What you will do => Repeat exactly the lines below that lie between the line with "(214, 295) = (175, 309): purple" and the line with "(436, 327) = (416, 304): grey", counting both of those lines as part of the answer.

____ Material supplied

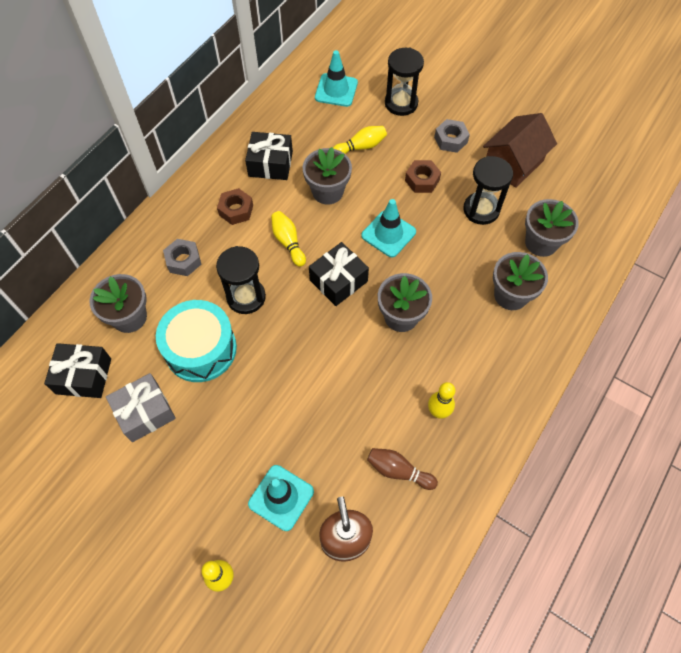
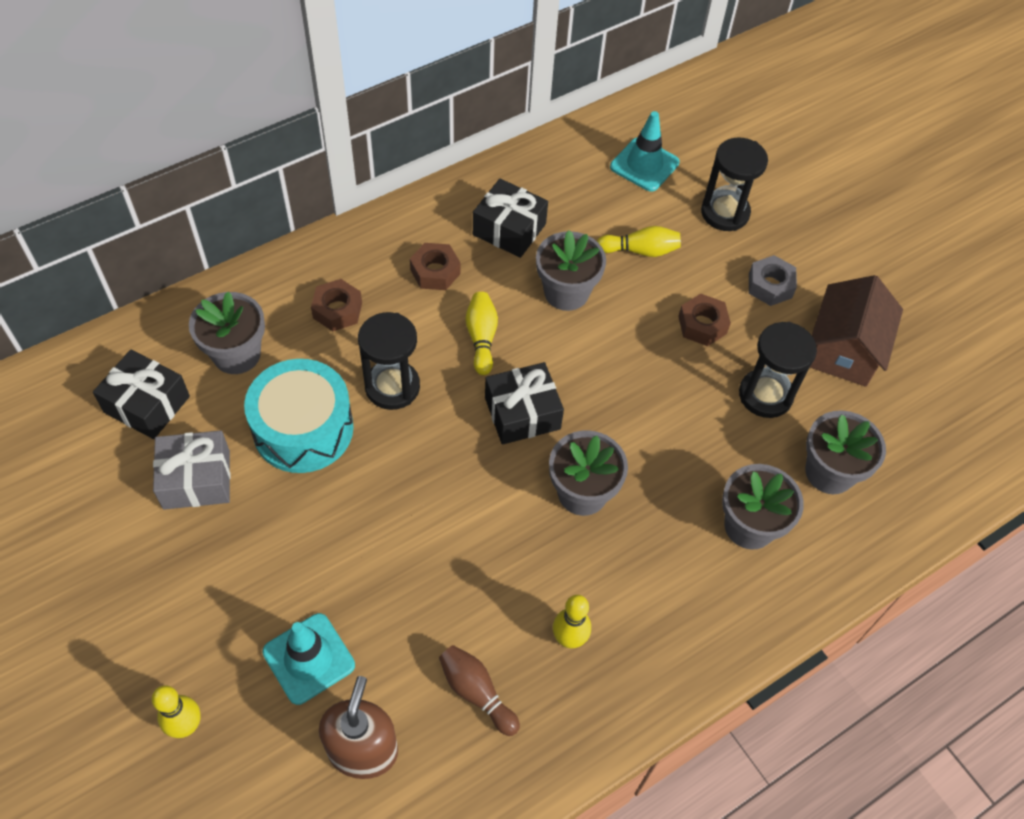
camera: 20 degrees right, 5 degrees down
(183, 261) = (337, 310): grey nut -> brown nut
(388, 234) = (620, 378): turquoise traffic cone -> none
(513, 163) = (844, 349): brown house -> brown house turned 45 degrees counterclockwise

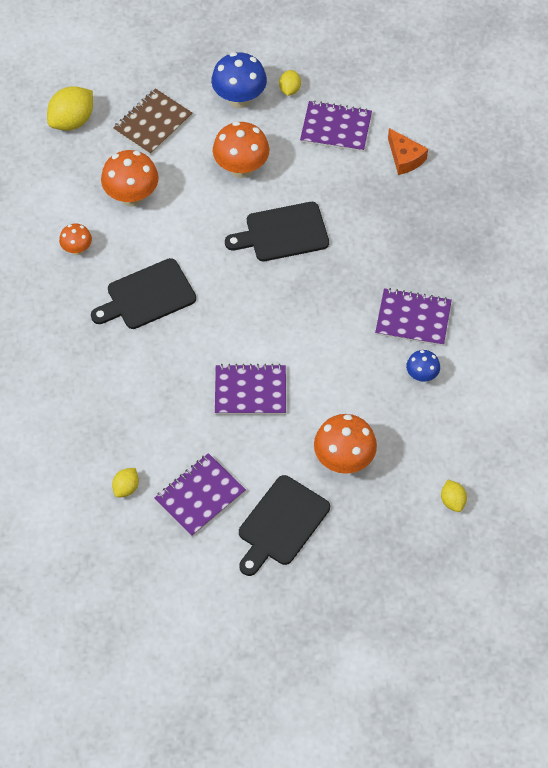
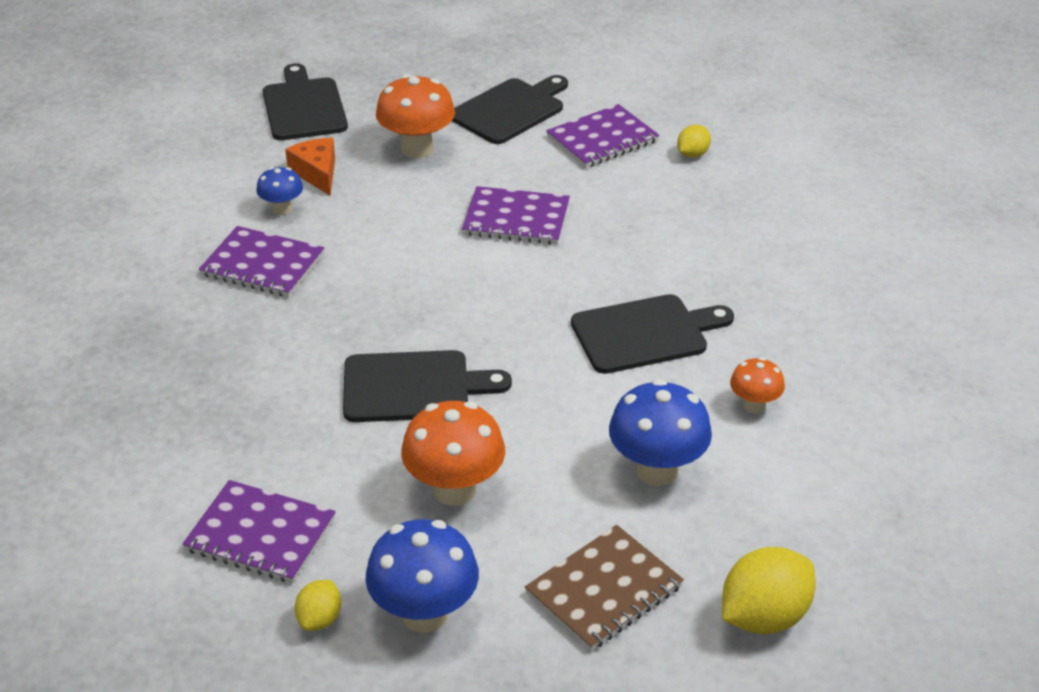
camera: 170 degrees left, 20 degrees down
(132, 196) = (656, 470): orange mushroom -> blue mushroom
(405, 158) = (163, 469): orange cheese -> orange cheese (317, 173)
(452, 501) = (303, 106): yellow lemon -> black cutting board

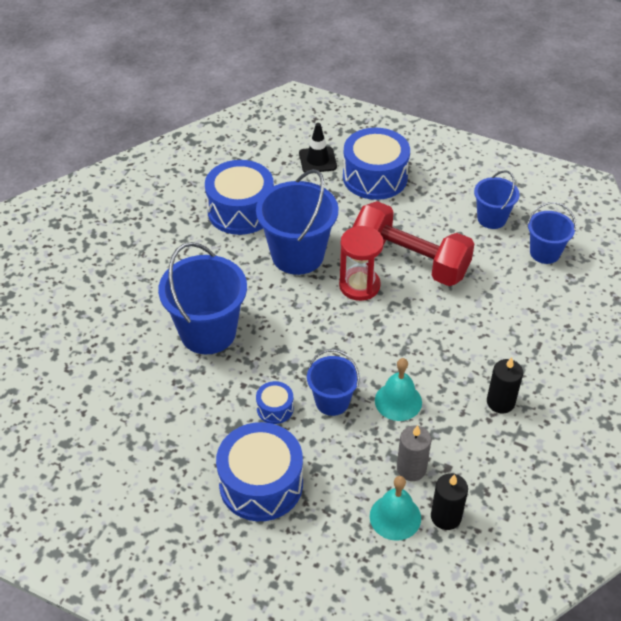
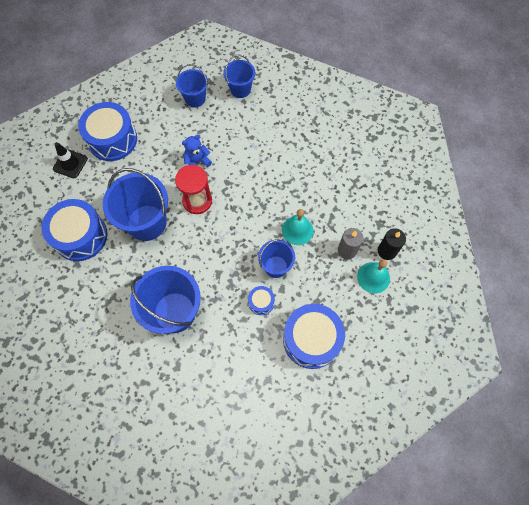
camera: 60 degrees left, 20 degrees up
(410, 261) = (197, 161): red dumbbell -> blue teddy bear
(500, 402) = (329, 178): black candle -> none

________
____ Material supplied

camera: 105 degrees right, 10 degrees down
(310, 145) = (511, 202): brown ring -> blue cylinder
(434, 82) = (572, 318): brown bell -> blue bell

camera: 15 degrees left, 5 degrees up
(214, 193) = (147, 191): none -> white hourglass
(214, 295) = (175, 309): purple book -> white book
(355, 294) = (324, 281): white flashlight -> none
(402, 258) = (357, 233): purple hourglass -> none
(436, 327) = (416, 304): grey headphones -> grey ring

________

Reply to the exercise =>
(214, 295) = (175, 309): purple book -> white book
(355, 294) = (324, 281): white flashlight -> none
(402, 258) = (357, 233): purple hourglass -> none
(436, 327) = (416, 304): grey headphones -> grey ring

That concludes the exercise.